* Directions for this task *
From the entries below, output the line with "green triangle: (52, 39) -> (59, 14), moved" and each following line up to and including the line with "black star: (211, 96) -> (439, 232), moved", exactly as written.

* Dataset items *
★ ★ ★ ★ ★ ★ ★

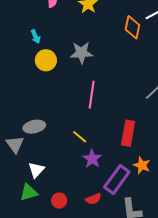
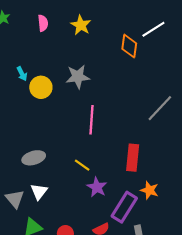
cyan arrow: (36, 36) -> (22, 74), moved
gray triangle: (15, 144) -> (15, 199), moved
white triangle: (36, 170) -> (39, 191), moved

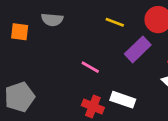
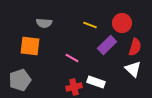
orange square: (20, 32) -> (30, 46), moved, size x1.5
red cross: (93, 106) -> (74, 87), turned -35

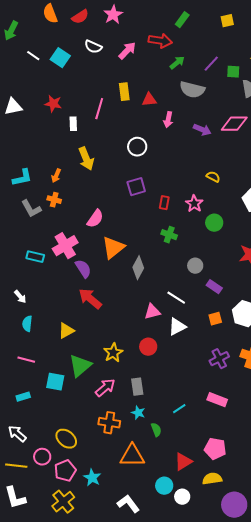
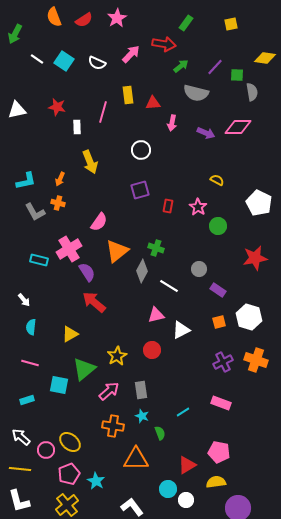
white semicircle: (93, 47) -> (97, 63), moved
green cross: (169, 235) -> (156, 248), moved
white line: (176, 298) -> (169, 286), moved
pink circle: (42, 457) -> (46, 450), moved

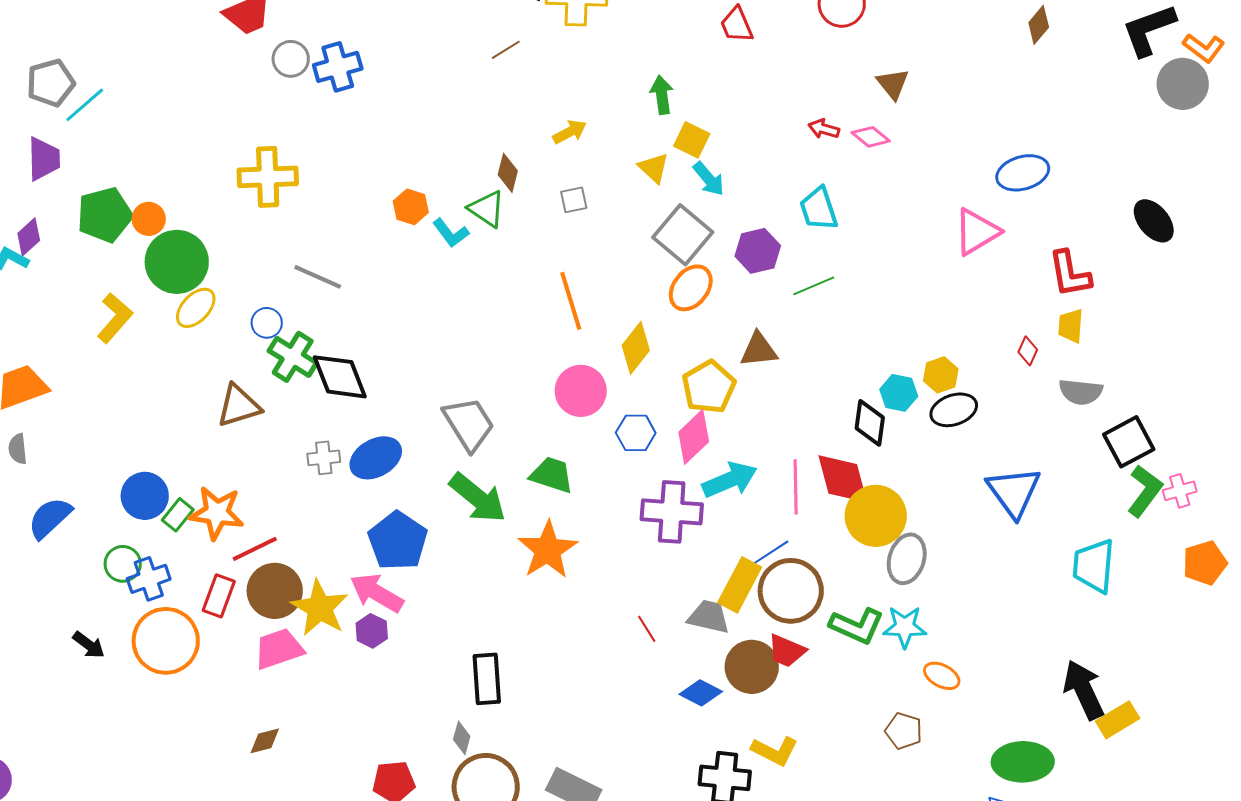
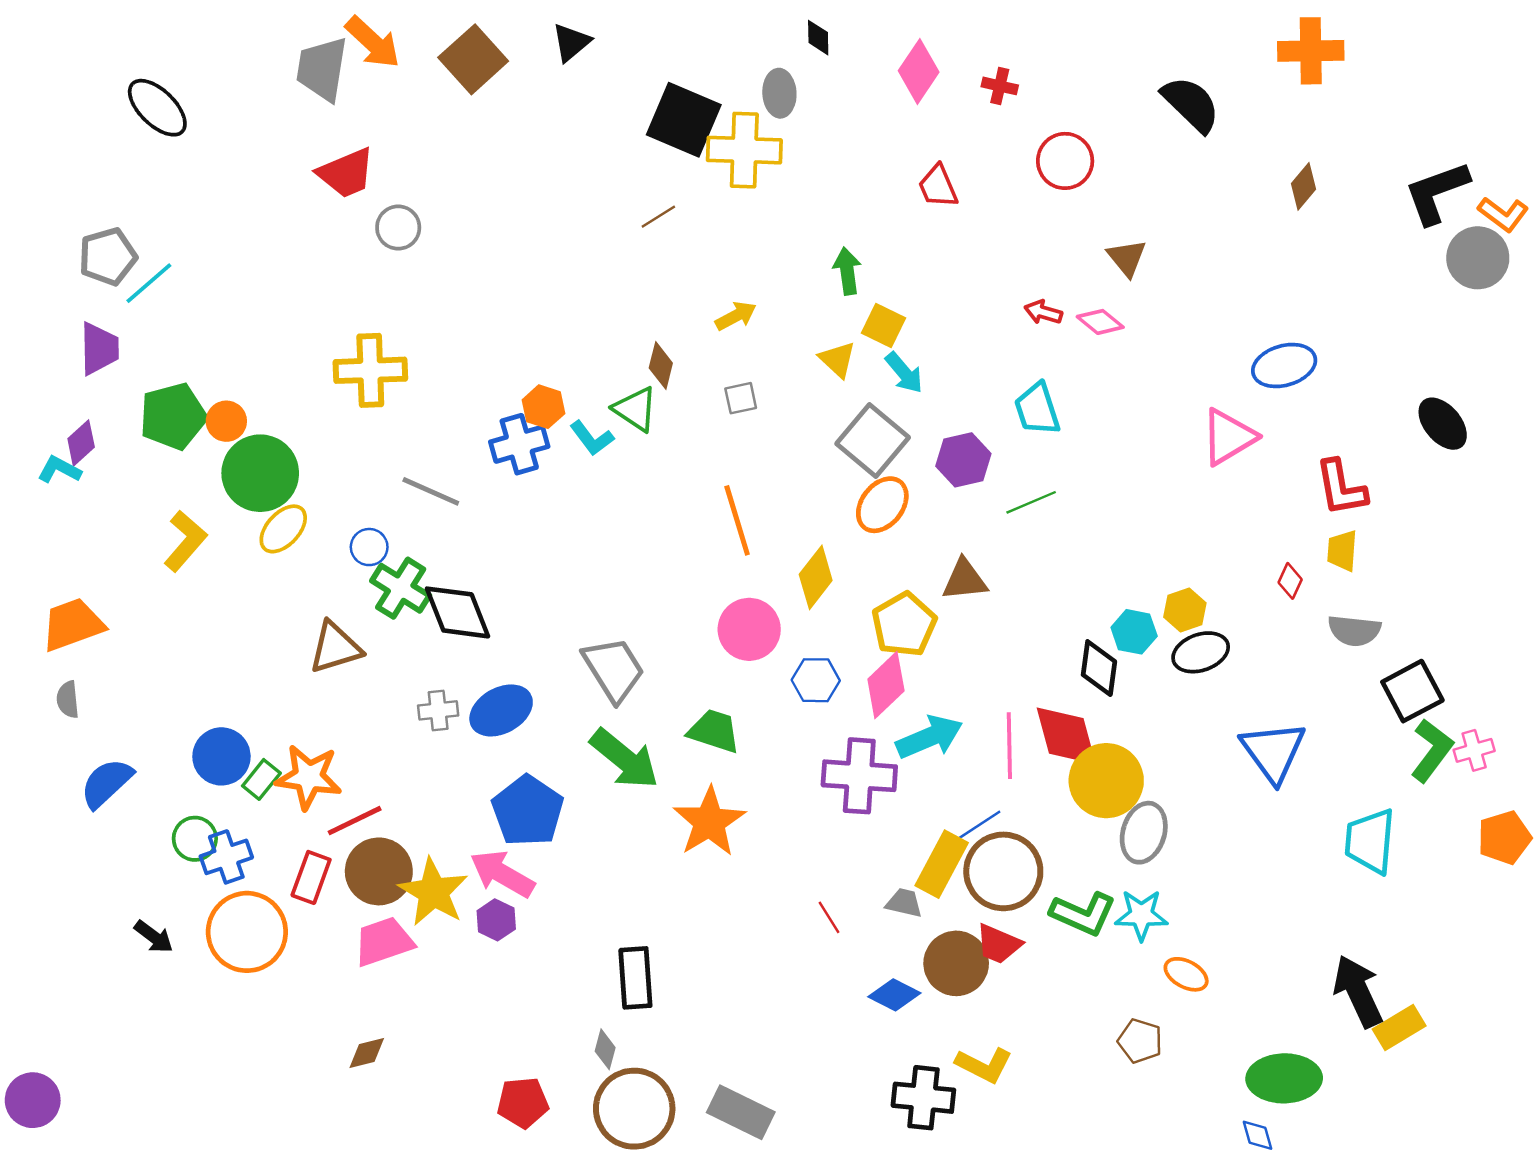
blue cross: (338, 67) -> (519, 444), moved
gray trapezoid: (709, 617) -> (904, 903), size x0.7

★ ★ ★ ★ ★ ★ ★

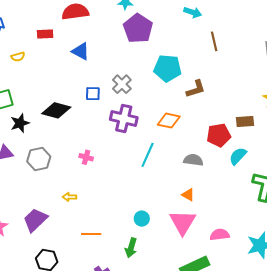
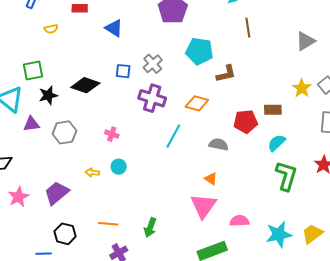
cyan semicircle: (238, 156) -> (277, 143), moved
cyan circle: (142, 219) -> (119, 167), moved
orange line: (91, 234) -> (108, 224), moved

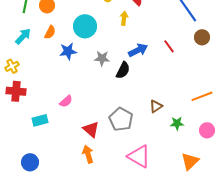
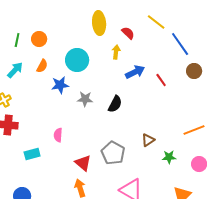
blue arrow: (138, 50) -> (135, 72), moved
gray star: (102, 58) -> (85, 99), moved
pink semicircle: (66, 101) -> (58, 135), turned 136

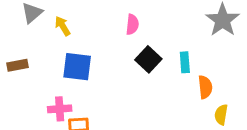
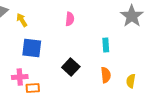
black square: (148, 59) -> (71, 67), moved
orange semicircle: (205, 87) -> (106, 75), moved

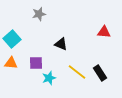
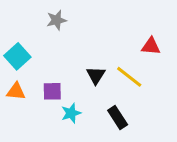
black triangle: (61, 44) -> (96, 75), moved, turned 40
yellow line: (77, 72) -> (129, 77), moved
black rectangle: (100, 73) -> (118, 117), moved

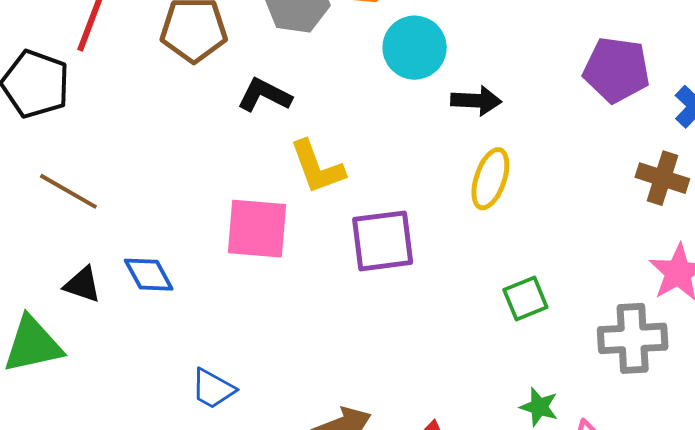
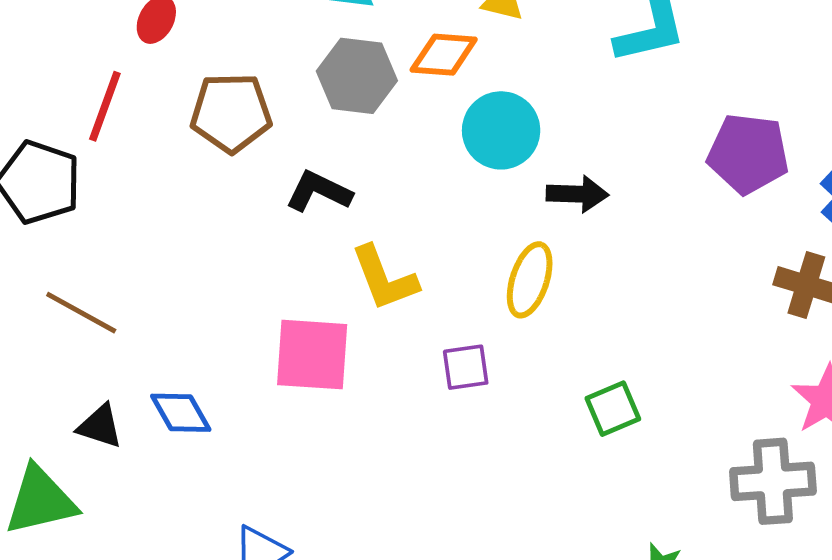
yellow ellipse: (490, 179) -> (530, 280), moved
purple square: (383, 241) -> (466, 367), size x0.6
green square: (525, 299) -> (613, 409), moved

★ ★ ★ ★ ★ ★ ★

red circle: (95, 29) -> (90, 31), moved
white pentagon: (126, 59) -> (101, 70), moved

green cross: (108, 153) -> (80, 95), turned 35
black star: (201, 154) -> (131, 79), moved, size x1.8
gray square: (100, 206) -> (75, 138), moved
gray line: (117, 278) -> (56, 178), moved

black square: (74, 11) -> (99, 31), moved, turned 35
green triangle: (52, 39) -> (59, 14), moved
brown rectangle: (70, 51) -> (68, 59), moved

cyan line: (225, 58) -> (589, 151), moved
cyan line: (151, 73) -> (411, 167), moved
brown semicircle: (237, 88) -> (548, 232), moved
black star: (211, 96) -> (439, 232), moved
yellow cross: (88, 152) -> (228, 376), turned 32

★ ★ ★ ★ ★ ★ ★

* Exercise response *
green triangle: (52, 39) -> (59, 14), moved
brown rectangle: (70, 51) -> (68, 59), moved

cyan line: (225, 58) -> (589, 151), moved
cyan line: (151, 73) -> (411, 167), moved
brown semicircle: (237, 88) -> (548, 232), moved
black star: (211, 96) -> (439, 232), moved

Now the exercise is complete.